= Exercise objective =
Your answer is a copy of every line in the records where "STEPPER" appears.
BEGIN
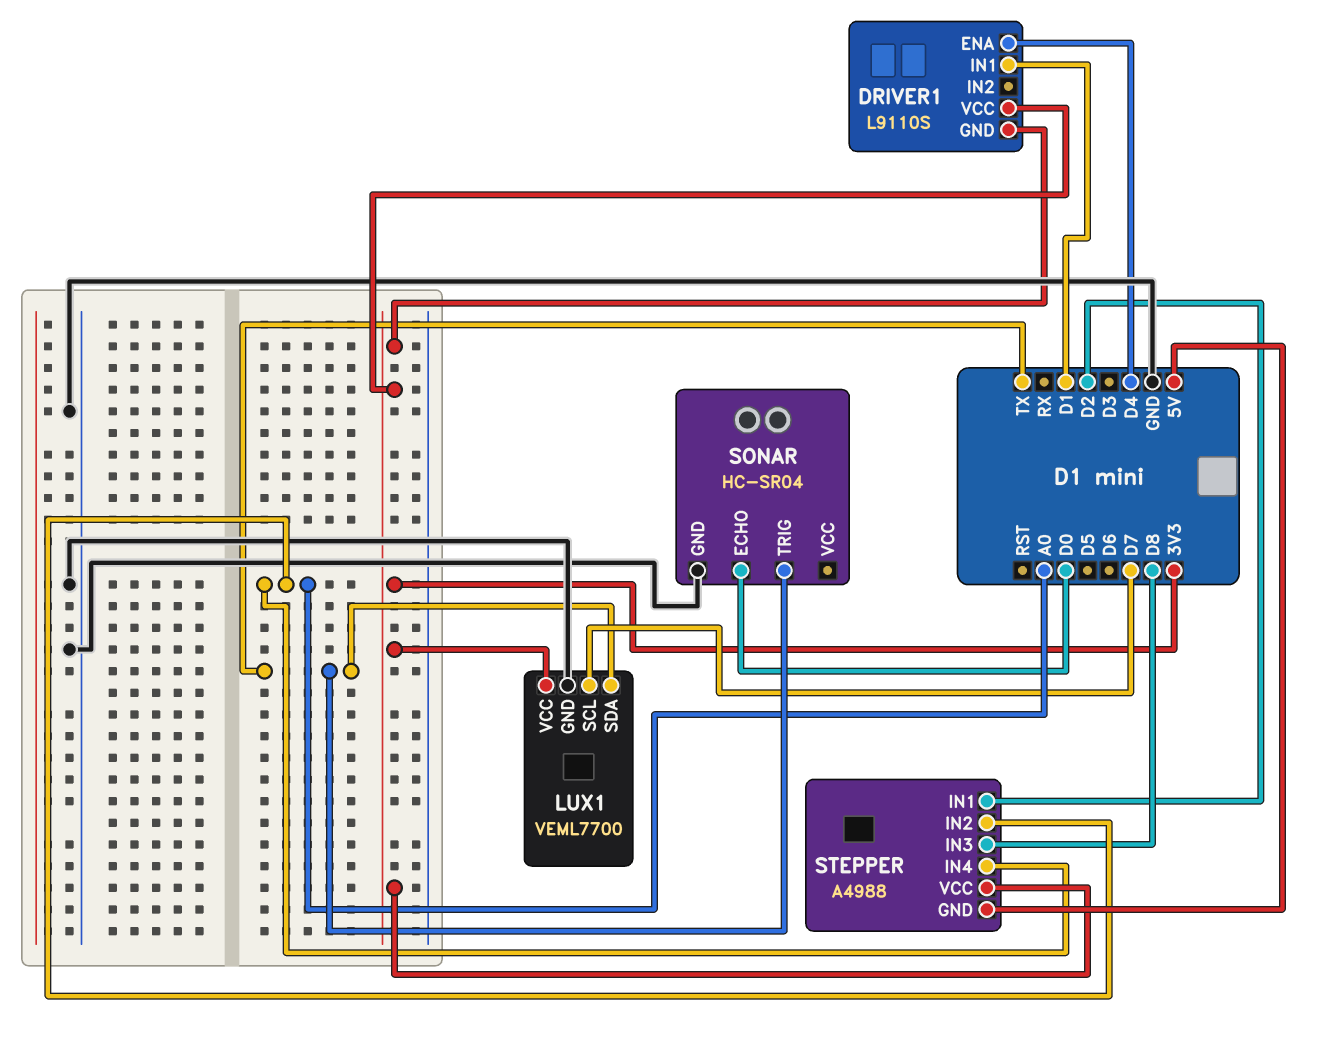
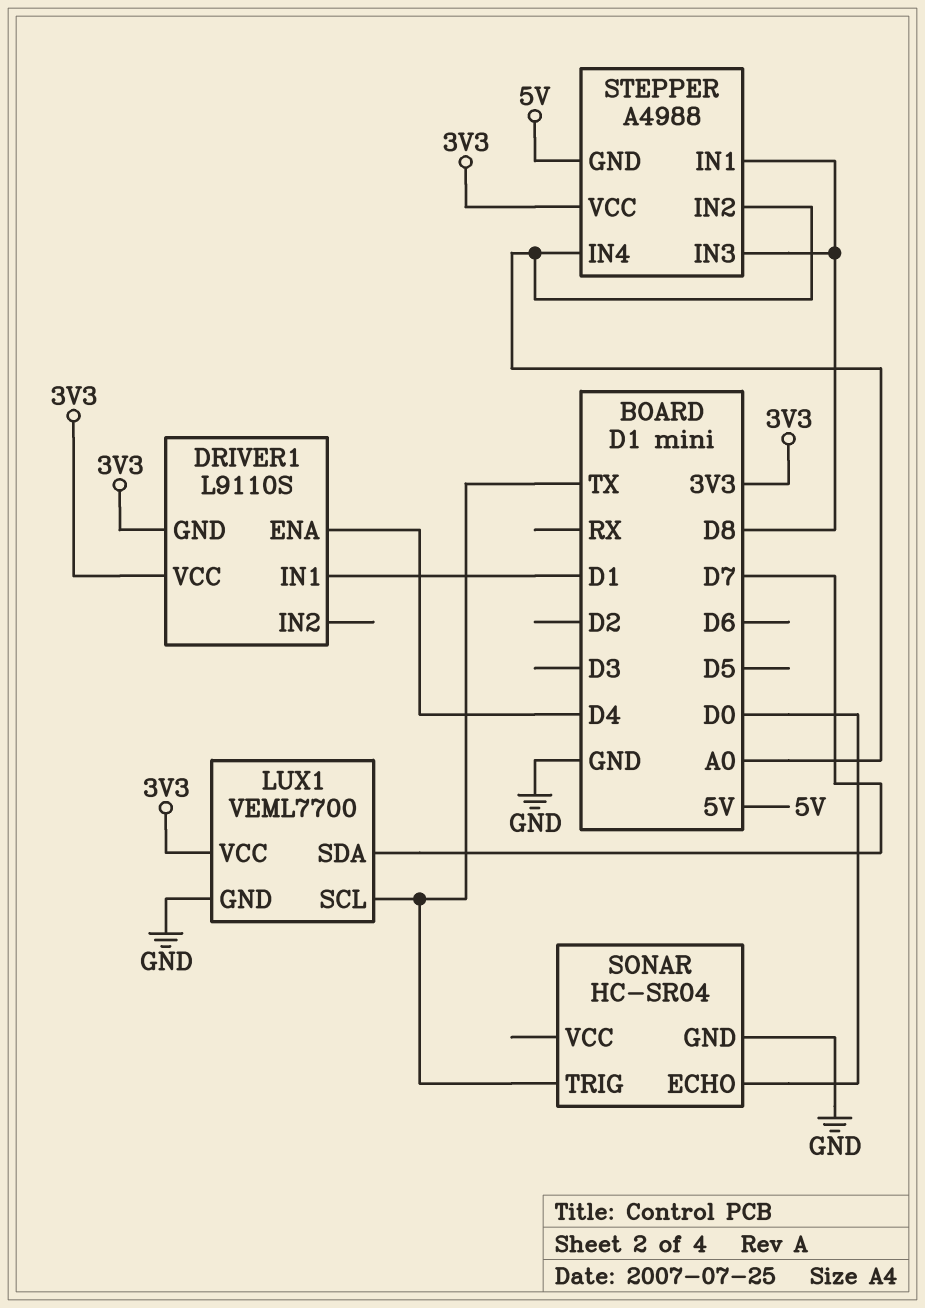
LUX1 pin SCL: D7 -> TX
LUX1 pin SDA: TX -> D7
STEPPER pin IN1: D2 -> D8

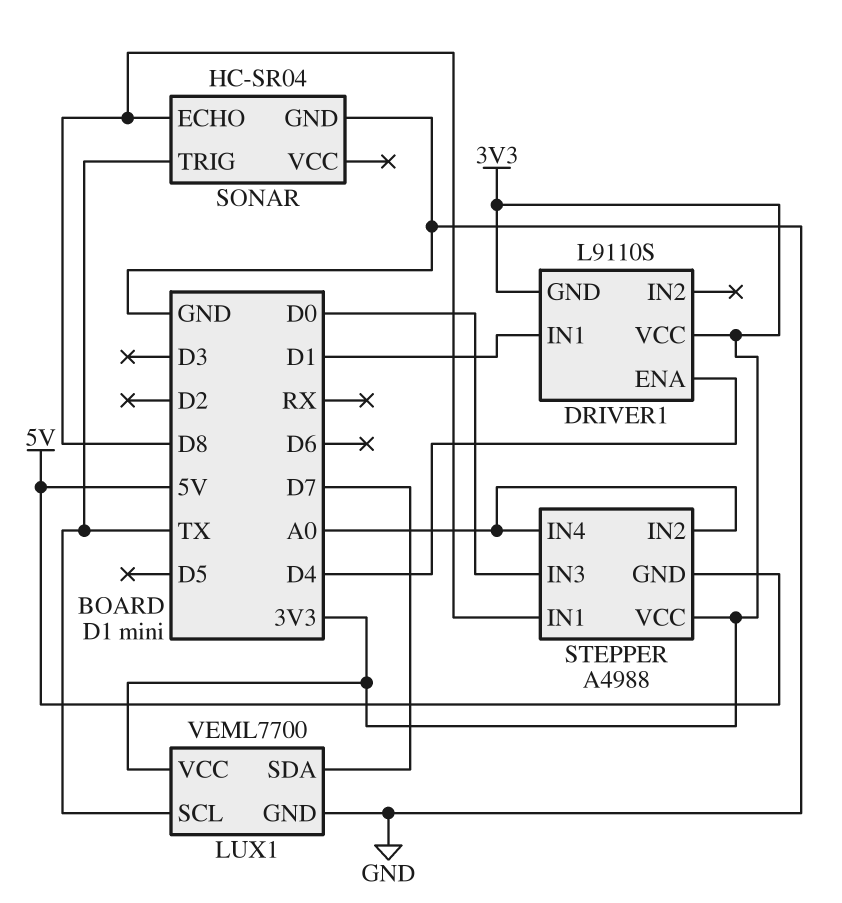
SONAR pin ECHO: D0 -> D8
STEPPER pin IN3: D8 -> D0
END
BEGIN
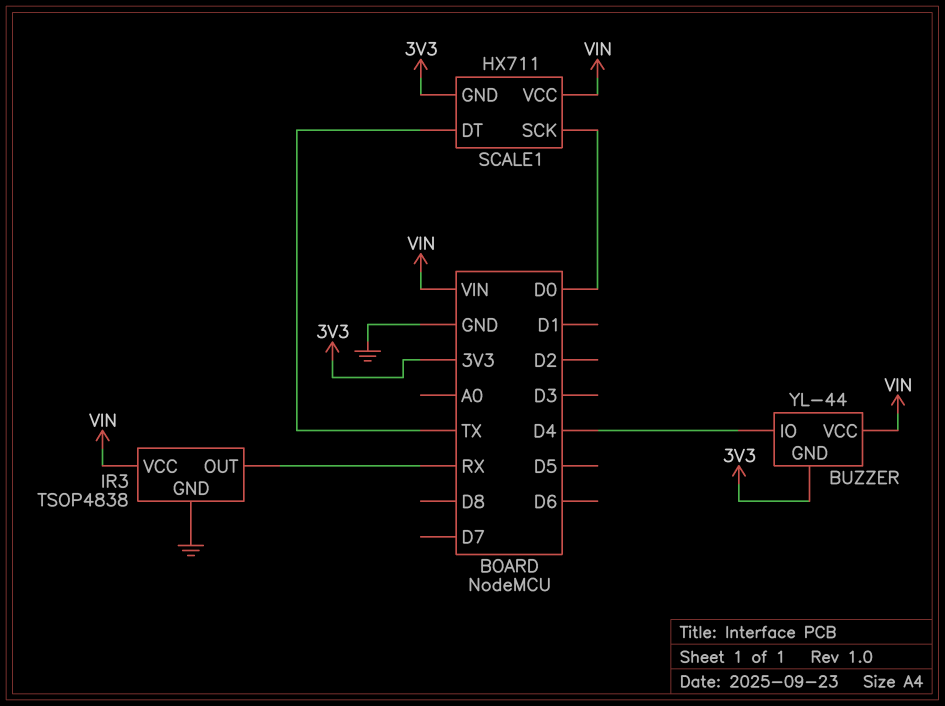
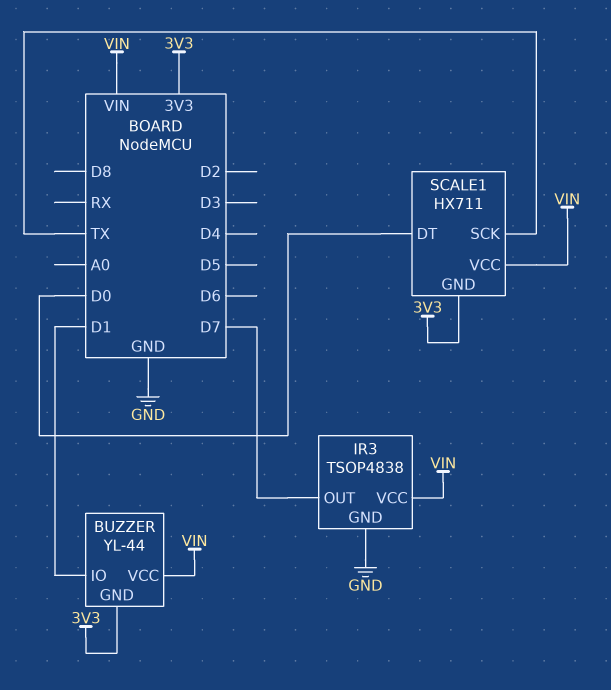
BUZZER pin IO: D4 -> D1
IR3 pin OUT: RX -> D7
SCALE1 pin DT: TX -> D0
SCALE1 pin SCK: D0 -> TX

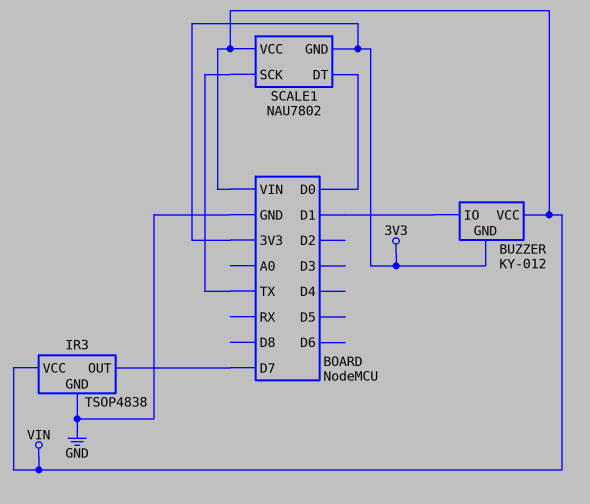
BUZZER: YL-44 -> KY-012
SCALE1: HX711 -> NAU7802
END
= Answer to the exercise =
STEPPER pin IN1: D2 -> D8
STEPPER pin IN3: D8 -> D0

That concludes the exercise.